▶ [WHAT YOU NEED TO DO]
Transcribe the entries exactly as they stand below, passing over any picture.

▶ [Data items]
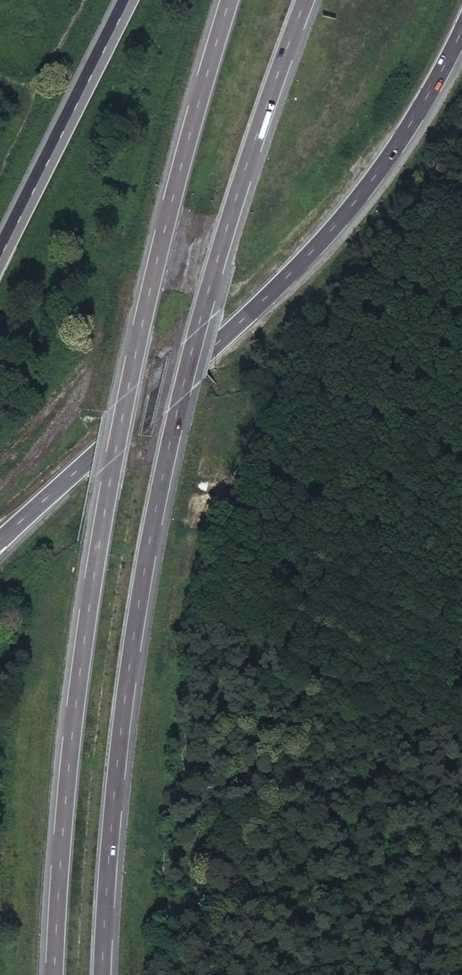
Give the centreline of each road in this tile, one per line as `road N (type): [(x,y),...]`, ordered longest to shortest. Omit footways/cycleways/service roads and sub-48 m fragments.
road 1 (motorway): [(99,974),(110,791),(149,532),(227,227),(301,0)]
road 2 (motorway): [(230,0),(109,465),(67,763),(57,974)]
road 3 (trunk): [(0,540),(235,326),(335,219),(390,146),(461,15)]
road 4 (trunk): [(129,0),(0,258)]
road 5 (track): [(461,744),(212,618)]
road 6 (track): [(0,170),(84,0)]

▶ [FINISHED EXERCISE]
Give the centreline of each road in this tile, one per line as `road N (type): [(x,y),...]`, ordered longest to shortest. Omit footways/cycleways/service roads and sub-48 m fragments.
road 1 (motorway): [(99,974),(110,791),(149,532),(227,227),(301,0)]
road 2 (motorway): [(230,0),(109,465),(67,763),(57,974)]
road 3 (trunk): [(0,540),(235,326),(335,219),(390,146),(461,15)]
road 4 (trunk): [(129,0),(0,258)]
road 5 (track): [(461,744),(212,618)]
road 6 (track): [(0,170),(84,0)]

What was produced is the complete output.